• _PROBLEM REQUIREMENTS_: All lines below containing "STEPPER" are to be listed.

Difference listings
•••
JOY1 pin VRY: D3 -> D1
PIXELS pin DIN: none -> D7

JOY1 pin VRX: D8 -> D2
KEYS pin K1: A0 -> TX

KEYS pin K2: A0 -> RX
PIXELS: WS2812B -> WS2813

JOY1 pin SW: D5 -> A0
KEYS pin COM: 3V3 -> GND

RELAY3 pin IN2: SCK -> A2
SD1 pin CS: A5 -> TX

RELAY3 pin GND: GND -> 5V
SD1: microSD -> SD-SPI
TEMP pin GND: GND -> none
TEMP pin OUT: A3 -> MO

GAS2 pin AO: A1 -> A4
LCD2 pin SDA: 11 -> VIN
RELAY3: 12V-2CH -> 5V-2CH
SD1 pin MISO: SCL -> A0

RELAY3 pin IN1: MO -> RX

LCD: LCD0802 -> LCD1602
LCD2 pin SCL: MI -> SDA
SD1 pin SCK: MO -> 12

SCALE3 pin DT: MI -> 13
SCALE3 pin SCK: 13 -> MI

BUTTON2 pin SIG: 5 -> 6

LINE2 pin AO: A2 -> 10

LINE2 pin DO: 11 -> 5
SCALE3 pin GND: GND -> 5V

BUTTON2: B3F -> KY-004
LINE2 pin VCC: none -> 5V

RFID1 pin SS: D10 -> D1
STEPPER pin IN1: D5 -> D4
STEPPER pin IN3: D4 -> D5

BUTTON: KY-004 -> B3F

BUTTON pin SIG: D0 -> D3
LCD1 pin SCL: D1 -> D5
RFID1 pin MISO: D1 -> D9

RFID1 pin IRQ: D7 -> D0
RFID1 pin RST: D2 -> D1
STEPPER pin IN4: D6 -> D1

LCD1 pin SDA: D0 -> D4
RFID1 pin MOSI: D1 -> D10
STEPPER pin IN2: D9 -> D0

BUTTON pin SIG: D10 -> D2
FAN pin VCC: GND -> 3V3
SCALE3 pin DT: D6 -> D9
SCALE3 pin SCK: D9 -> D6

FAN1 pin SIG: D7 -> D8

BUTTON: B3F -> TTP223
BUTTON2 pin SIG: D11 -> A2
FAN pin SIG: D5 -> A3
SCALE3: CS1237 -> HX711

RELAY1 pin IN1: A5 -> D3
•••
• _OUTPUT OF THE EXERCISE_:
STEPPER pin IN1: D5 -> D4
STEPPER pin IN3: D4 -> D5
STEPPER pin IN4: D6 -> D1
STEPPER pin IN2: D9 -> D0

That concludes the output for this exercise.